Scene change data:
● ● ●

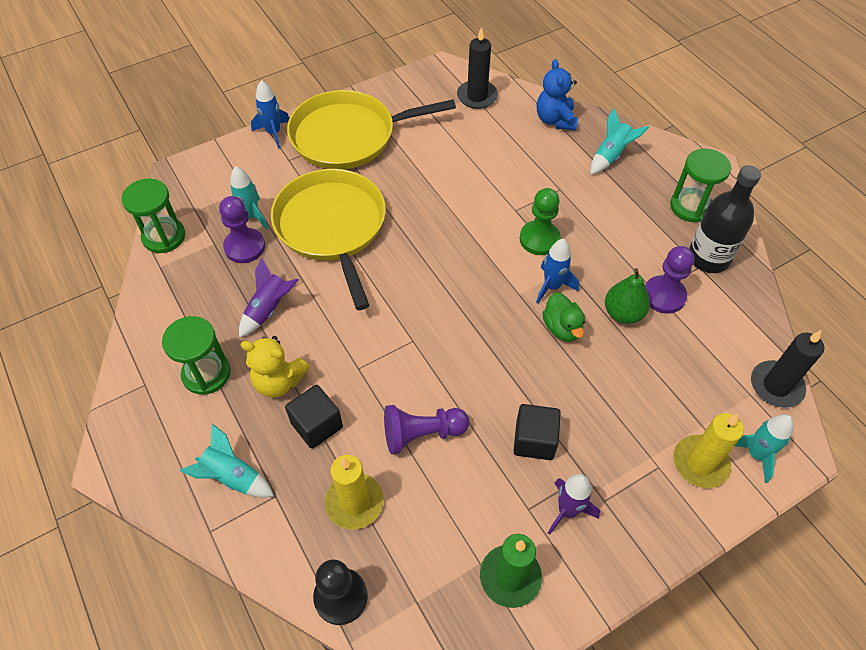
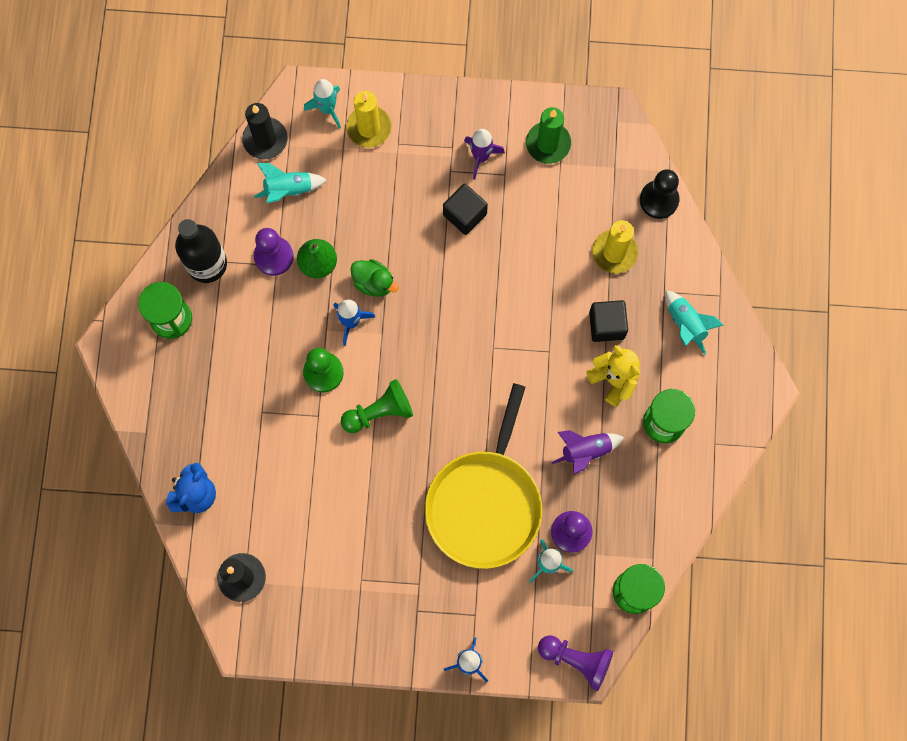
camera: 145 degrees left, 20 degrees up
yellow pan [287,90,456,169] -> none
purple pawn [384,405,469,454] -> purple pawn moved to [538,635,613,691]
green duck [543,292,585,342] -> green duck turned 105 degrees clockwise [350,259,399,297]
turquoise rocket [591,108,649,175] -> turquoise rocket moved to [254,163,326,203]
none -> green pawn [341,379,413,433]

● ● ●

WORK INSTRUCTION: Only the lines from the one containing "purple pawn [384,405,469,454]" through the final line of the records above should be printed, exactly as they stand.

WRITTEN REPLY:
purple pawn [384,405,469,454] -> purple pawn moved to [538,635,613,691]
green duck [543,292,585,342] -> green duck turned 105 degrees clockwise [350,259,399,297]
turquoise rocket [591,108,649,175] -> turquoise rocket moved to [254,163,326,203]
none -> green pawn [341,379,413,433]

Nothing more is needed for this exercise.